[Object transformation records]
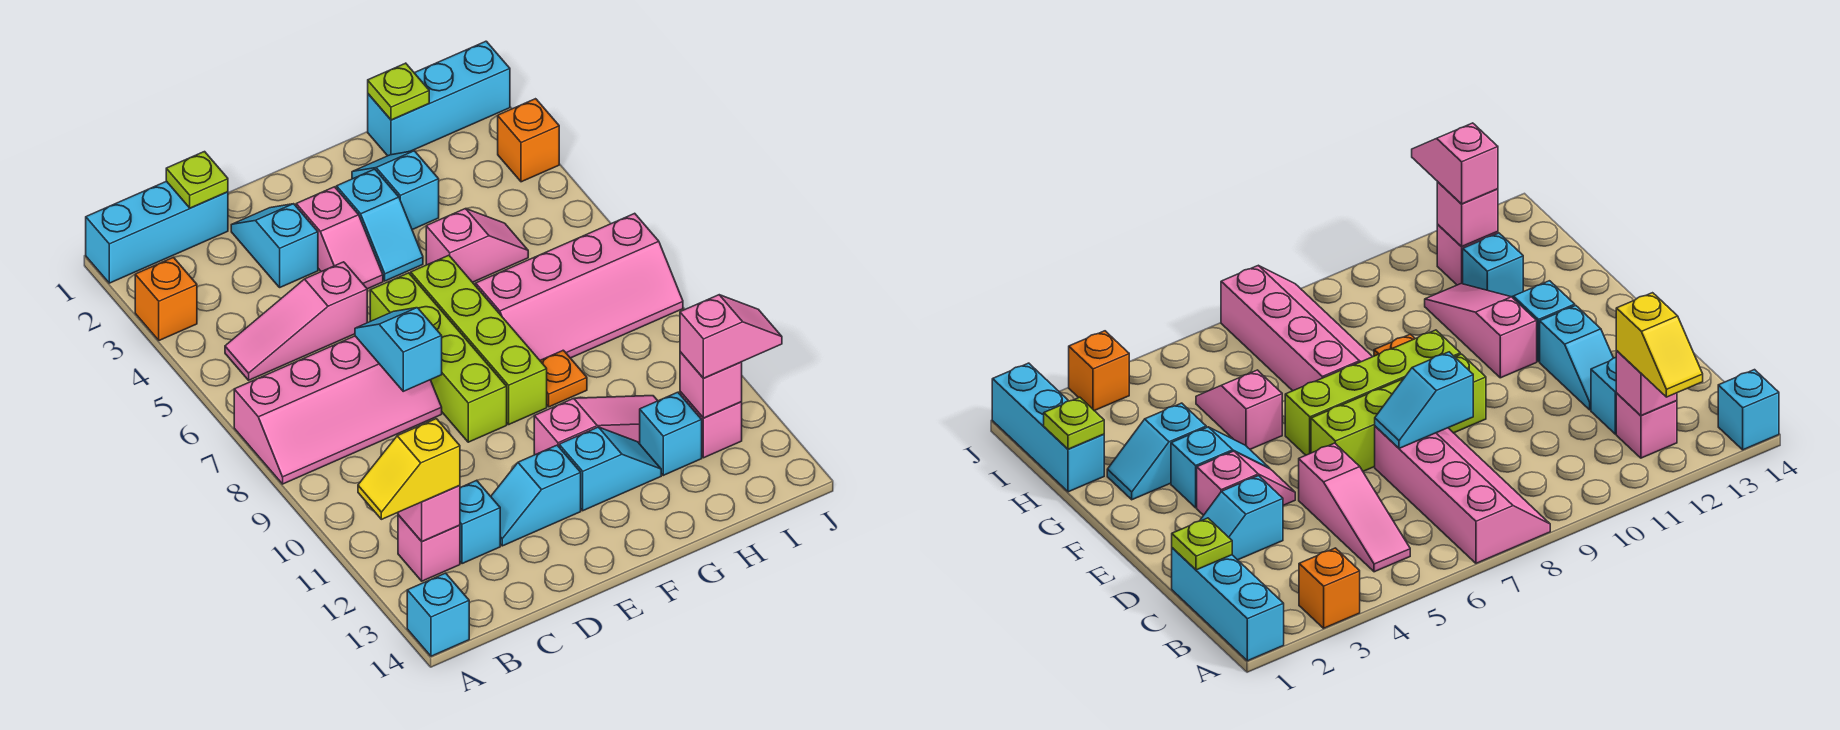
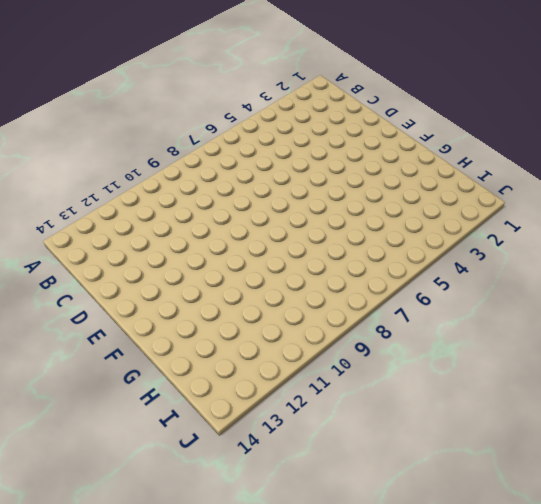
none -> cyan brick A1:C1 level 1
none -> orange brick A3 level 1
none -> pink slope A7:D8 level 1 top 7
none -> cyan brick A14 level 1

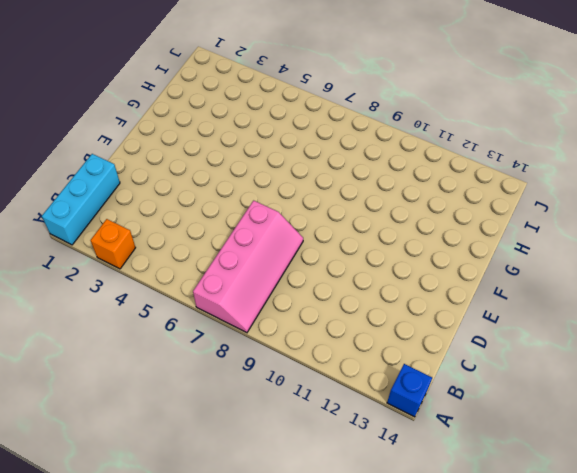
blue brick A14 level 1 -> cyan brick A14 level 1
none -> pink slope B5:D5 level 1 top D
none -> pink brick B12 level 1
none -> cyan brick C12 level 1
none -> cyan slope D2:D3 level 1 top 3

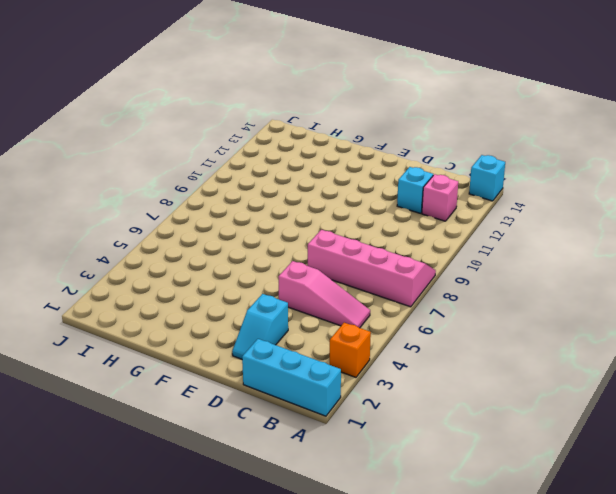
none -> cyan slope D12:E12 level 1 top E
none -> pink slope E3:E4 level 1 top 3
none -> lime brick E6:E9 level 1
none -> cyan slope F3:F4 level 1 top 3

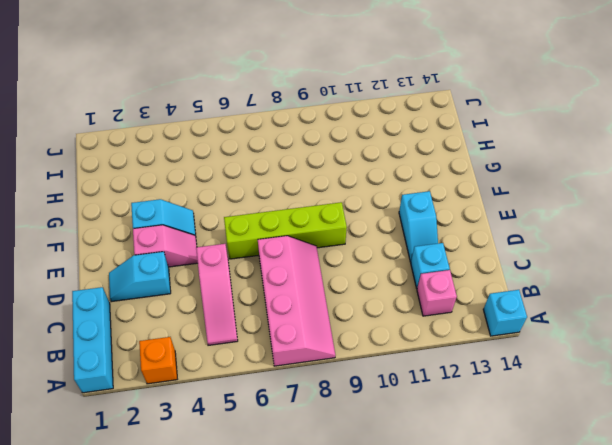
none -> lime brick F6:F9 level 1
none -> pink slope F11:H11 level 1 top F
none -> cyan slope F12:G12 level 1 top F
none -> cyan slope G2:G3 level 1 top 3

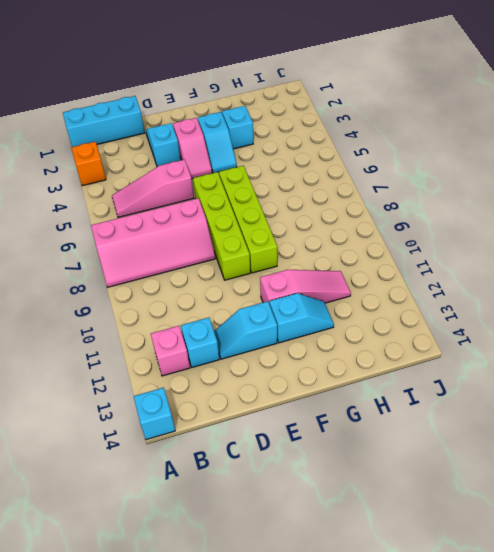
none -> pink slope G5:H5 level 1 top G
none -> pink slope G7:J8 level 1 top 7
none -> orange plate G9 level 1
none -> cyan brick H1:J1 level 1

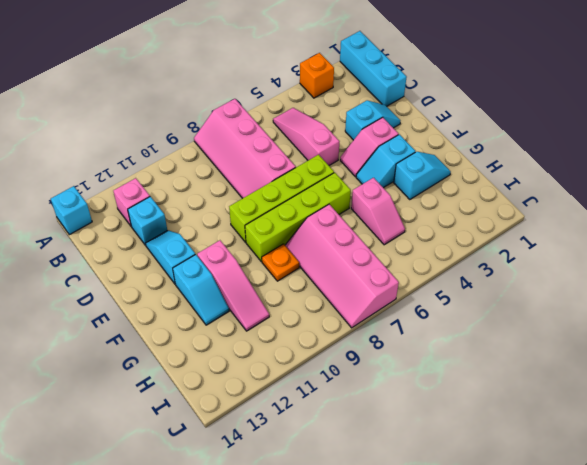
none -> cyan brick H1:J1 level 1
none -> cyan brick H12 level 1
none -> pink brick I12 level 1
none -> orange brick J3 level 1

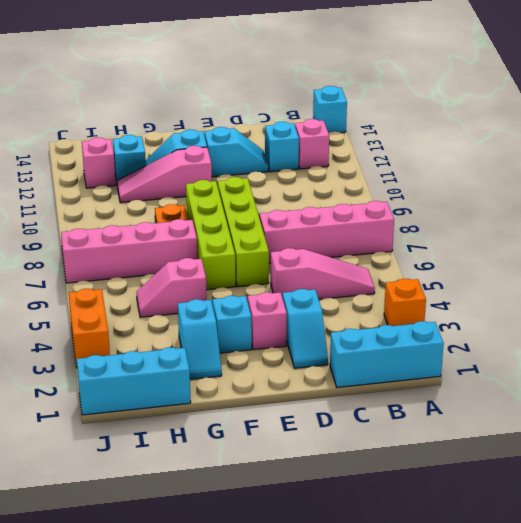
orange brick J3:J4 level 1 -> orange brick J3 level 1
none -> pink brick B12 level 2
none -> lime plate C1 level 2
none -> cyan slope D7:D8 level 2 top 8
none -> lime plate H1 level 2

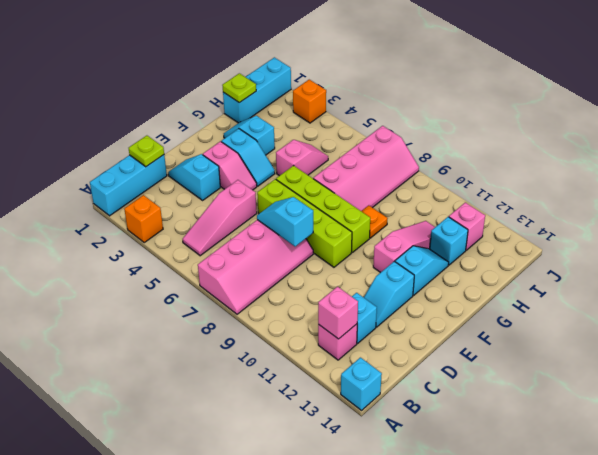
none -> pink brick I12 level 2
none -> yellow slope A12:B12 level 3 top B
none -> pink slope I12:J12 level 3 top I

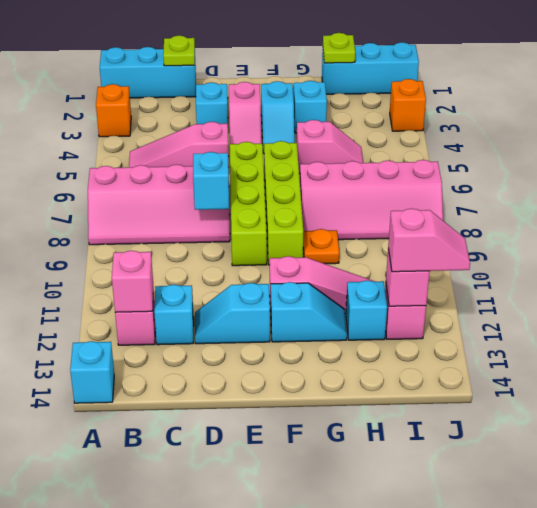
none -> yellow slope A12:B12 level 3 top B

Aim of the exercise
The line containing "none -> orange plate G9 level 1" and all lines after it, through the last line of the records, should be returned exactly. Omit the pictures.

Solution to this problem
none -> orange plate G9 level 1
none -> cyan brick H1:J1 level 1

none -> cyan brick H1:J1 level 1
none -> cyan brick H12 level 1
none -> pink brick I12 level 1
none -> orange brick J3 level 1

orange brick J3:J4 level 1 -> orange brick J3 level 1
none -> pink brick B12 level 2
none -> lime plate C1 level 2
none -> cyan slope D7:D8 level 2 top 8
none -> lime plate H1 level 2

none -> pink brick I12 level 2
none -> yellow slope A12:B12 level 3 top B
none -> pink slope I12:J12 level 3 top I

none -> yellow slope A12:B12 level 3 top B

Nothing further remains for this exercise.